*** Opening RECORDS FOR THE EXERCISE ***

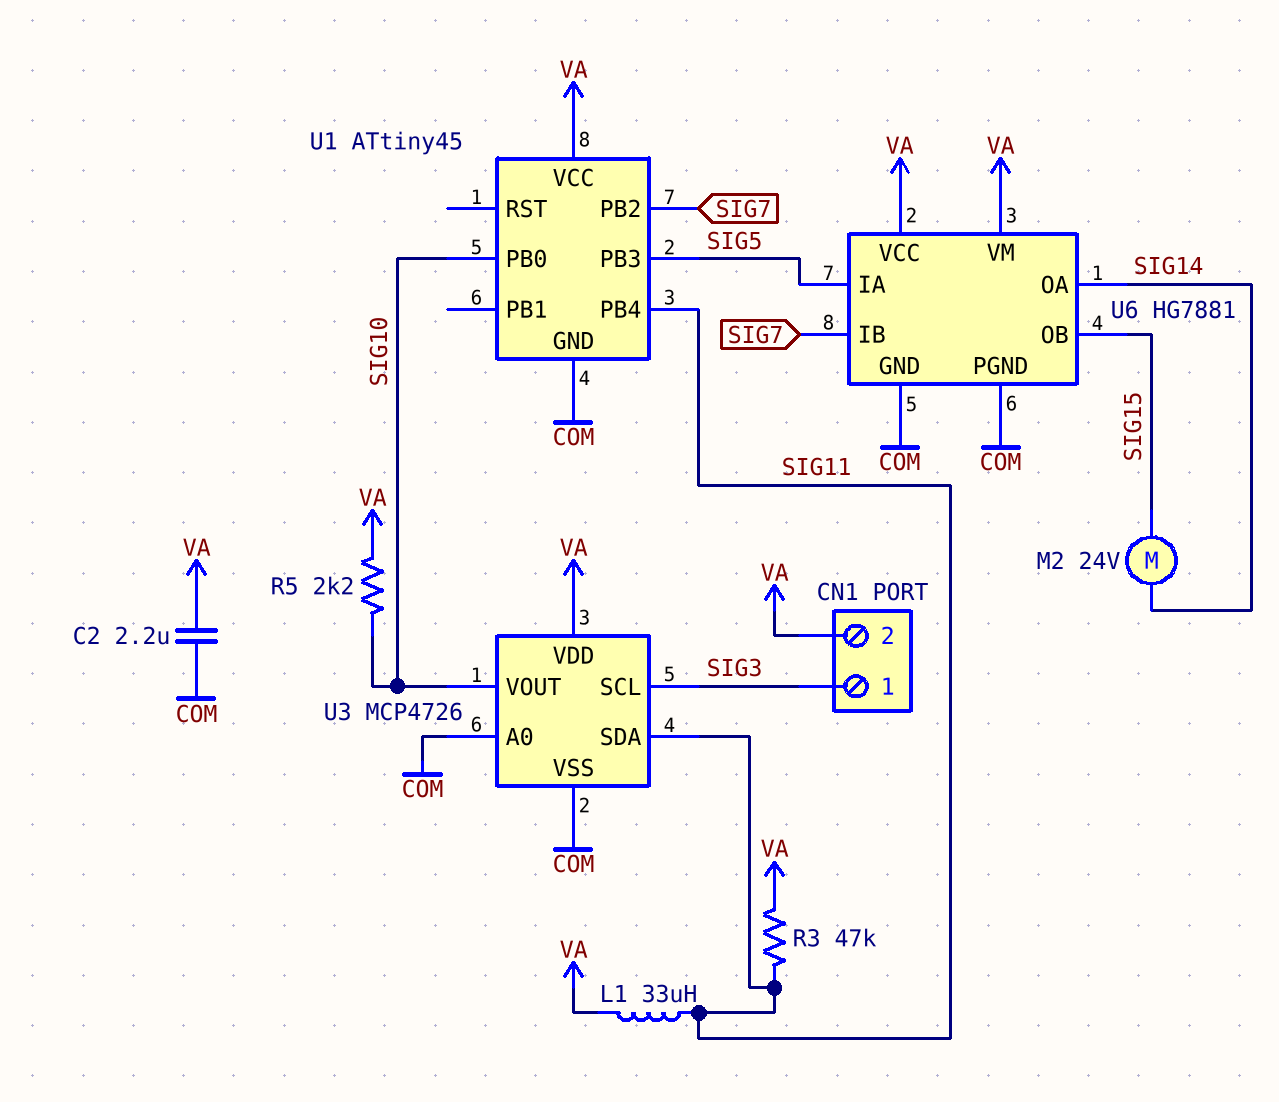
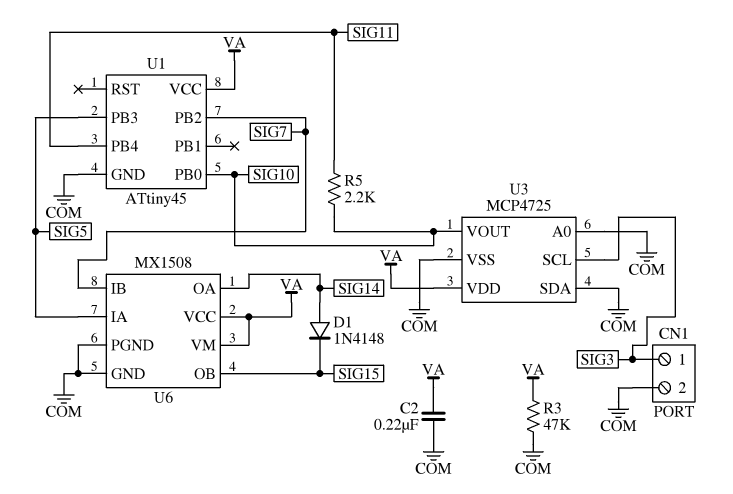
C2: 2.2uF (COM, VA) -> 220nF (COM, VA)
CN1 pin 2: VA -> COM
D1: none -> diode 1N4148 (A SIG14, K SIG15)
L1: 33uH (SIG11, VA) -> none
M2: motor 24V (SIG14, SIG15) -> none
R3: 47k (SIG11, VA) -> 47k (COM, VA)
R5: 2.2k (SIG10, VA) -> 2.2k (SIG10, SIG11)
U3: MCP4726 -> MCP4725
U3 pin SDA: SIG11 -> COM
U6: HG7881 -> MX1508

*** Closing RECORDS FOR THE EXERCISE ***

The copy should match the records above exactly, except that pictures are dropped.

**YOUR RESPONSE:**
C2: 2.2uF (COM, VA) -> 220nF (COM, VA)
CN1 pin 2: VA -> COM
D1: none -> diode 1N4148 (A SIG14, K SIG15)
L1: 33uH (SIG11, VA) -> none
M2: motor 24V (SIG14, SIG15) -> none
R3: 47k (SIG11, VA) -> 47k (COM, VA)
R5: 2.2k (SIG10, VA) -> 2.2k (SIG10, SIG11)
U3: MCP4726 -> MCP4725
U3 pin SDA: SIG11 -> COM
U6: HG7881 -> MX1508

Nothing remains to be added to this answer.